Before and after counts
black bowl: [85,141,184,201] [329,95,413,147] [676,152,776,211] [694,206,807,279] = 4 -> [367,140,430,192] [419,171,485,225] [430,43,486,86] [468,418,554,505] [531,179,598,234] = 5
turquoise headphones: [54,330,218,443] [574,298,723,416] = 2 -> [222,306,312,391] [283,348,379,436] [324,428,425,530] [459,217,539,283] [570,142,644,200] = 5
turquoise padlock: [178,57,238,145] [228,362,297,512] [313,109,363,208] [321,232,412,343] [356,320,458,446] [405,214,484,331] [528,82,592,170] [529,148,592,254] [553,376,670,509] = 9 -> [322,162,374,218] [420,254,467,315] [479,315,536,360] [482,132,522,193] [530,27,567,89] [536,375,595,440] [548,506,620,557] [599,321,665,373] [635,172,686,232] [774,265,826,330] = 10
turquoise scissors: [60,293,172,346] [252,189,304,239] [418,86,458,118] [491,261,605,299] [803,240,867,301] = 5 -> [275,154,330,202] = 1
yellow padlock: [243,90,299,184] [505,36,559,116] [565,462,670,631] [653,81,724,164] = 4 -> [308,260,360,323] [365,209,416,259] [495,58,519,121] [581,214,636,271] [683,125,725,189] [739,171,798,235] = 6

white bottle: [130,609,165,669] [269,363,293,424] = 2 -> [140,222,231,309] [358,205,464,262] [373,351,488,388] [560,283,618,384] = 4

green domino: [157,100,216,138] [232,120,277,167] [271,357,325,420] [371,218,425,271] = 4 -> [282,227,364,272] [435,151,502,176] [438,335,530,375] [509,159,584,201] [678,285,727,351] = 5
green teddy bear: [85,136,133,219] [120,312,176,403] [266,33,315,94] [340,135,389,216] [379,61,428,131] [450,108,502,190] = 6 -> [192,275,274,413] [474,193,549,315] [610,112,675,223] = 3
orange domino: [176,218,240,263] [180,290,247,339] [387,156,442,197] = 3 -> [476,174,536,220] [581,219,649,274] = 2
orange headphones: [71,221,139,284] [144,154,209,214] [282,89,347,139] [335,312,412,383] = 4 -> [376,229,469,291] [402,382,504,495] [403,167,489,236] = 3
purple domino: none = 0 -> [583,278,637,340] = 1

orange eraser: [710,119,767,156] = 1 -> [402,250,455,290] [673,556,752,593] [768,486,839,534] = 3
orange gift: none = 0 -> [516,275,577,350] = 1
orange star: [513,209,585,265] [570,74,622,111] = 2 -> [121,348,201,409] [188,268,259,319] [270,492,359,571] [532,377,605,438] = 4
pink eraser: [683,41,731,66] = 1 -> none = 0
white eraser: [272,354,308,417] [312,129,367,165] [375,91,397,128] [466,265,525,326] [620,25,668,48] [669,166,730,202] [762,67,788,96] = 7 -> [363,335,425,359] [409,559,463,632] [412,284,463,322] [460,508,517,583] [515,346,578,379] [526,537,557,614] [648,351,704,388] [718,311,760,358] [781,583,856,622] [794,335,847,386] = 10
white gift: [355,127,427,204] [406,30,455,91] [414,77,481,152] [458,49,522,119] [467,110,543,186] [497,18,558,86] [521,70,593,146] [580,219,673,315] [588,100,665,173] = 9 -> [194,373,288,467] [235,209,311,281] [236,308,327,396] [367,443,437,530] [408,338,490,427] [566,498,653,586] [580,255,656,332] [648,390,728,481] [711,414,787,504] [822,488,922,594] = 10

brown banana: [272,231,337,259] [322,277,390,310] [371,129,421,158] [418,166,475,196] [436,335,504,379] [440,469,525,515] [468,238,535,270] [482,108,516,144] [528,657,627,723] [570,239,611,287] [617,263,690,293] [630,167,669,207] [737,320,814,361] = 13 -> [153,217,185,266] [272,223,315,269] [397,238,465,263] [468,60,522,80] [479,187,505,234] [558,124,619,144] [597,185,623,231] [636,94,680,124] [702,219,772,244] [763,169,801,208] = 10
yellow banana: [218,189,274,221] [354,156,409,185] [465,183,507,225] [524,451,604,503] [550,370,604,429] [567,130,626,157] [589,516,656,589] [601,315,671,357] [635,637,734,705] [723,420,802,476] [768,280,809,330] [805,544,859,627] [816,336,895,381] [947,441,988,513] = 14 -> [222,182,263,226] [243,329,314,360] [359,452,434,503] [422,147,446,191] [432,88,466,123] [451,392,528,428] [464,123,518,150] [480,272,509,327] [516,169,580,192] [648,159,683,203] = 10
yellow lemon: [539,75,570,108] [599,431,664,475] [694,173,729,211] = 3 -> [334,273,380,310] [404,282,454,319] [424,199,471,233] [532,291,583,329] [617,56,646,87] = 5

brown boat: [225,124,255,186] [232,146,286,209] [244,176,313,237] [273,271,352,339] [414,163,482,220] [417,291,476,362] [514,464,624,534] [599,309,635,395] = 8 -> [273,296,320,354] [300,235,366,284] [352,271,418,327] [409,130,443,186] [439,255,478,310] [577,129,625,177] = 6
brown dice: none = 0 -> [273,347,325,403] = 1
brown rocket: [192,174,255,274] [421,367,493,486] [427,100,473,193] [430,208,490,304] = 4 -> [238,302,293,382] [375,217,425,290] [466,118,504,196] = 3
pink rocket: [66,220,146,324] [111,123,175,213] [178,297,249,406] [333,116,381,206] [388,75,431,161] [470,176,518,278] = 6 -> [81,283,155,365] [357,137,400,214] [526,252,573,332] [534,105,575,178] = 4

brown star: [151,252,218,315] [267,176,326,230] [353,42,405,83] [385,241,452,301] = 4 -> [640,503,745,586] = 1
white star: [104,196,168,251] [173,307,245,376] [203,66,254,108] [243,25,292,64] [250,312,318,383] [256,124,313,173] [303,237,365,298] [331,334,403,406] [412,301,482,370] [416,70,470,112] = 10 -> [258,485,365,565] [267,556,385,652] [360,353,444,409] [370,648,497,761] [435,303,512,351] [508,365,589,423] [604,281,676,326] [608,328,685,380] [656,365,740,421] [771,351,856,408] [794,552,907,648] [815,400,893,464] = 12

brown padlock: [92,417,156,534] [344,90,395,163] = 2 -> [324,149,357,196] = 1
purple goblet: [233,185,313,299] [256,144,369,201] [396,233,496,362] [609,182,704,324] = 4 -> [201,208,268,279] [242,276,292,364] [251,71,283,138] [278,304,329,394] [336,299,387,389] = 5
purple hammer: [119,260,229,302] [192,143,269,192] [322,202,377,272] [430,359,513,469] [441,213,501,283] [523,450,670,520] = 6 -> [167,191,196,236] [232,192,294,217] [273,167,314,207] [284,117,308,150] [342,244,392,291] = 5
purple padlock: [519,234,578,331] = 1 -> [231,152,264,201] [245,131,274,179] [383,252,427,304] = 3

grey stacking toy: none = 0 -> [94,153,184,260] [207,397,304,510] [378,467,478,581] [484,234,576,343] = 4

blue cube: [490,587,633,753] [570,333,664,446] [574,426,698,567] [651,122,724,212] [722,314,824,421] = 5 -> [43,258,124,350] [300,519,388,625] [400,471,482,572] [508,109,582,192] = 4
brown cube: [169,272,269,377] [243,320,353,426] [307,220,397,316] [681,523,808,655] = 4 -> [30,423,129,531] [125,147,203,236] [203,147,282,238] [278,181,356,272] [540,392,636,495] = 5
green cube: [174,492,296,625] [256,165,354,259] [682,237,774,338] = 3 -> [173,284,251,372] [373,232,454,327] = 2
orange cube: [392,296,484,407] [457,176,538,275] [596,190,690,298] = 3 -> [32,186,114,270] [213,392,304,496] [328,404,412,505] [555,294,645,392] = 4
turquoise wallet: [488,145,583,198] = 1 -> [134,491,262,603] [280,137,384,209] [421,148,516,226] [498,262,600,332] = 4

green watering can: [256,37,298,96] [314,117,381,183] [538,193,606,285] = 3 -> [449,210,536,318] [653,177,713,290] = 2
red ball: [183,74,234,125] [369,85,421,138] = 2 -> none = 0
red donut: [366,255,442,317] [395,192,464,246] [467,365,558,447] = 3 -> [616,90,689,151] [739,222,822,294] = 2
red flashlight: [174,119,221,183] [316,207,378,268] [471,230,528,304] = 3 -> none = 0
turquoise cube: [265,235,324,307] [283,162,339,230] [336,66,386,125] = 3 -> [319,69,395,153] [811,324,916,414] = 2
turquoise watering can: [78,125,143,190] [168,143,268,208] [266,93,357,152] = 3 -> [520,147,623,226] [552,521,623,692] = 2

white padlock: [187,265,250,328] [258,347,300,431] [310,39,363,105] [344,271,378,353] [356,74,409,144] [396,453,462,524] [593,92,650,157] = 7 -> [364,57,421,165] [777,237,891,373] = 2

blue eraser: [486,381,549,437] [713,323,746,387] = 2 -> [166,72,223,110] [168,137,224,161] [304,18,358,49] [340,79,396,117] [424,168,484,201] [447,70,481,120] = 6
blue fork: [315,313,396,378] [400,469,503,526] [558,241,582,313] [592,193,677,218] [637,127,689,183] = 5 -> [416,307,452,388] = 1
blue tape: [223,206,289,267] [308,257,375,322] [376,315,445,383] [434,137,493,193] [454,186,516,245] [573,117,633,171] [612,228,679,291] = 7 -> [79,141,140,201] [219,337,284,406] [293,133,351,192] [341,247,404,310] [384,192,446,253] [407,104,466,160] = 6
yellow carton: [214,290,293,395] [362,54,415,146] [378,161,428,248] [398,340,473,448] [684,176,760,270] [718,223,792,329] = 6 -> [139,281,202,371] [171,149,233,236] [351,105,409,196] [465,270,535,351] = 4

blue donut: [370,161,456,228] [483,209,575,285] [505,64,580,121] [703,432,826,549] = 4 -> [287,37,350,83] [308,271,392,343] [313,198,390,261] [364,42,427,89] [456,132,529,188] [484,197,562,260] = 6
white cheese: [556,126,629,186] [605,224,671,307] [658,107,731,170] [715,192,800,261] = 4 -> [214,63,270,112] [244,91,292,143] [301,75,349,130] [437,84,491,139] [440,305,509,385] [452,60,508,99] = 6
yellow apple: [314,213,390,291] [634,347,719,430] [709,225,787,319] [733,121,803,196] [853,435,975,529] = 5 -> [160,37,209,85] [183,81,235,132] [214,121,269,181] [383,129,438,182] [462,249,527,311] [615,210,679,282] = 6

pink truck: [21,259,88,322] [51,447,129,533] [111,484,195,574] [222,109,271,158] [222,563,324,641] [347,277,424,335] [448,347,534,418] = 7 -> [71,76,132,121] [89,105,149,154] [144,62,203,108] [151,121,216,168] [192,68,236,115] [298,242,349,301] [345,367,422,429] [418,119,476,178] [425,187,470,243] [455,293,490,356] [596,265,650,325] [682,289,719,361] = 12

WHAT YOU ARE ASKED TO DO:
Within the data above, find the lines that contain the word "eraser" and copy each of them.

WORKED SOLUTION:
orange eraser: [710,119,767,156] = 1 -> [402,250,455,290] [673,556,752,593] [768,486,839,534] = 3
pink eraser: [683,41,731,66] = 1 -> none = 0
white eraser: [272,354,308,417] [312,129,367,165] [375,91,397,128] [466,265,525,326] [620,25,668,48] [669,166,730,202] [762,67,788,96] = 7 -> [363,335,425,359] [409,559,463,632] [412,284,463,322] [460,508,517,583] [515,346,578,379] [526,537,557,614] [648,351,704,388] [718,311,760,358] [781,583,856,622] [794,335,847,386] = 10
blue eraser: [486,381,549,437] [713,323,746,387] = 2 -> [166,72,223,110] [168,137,224,161] [304,18,358,49] [340,79,396,117] [424,168,484,201] [447,70,481,120] = 6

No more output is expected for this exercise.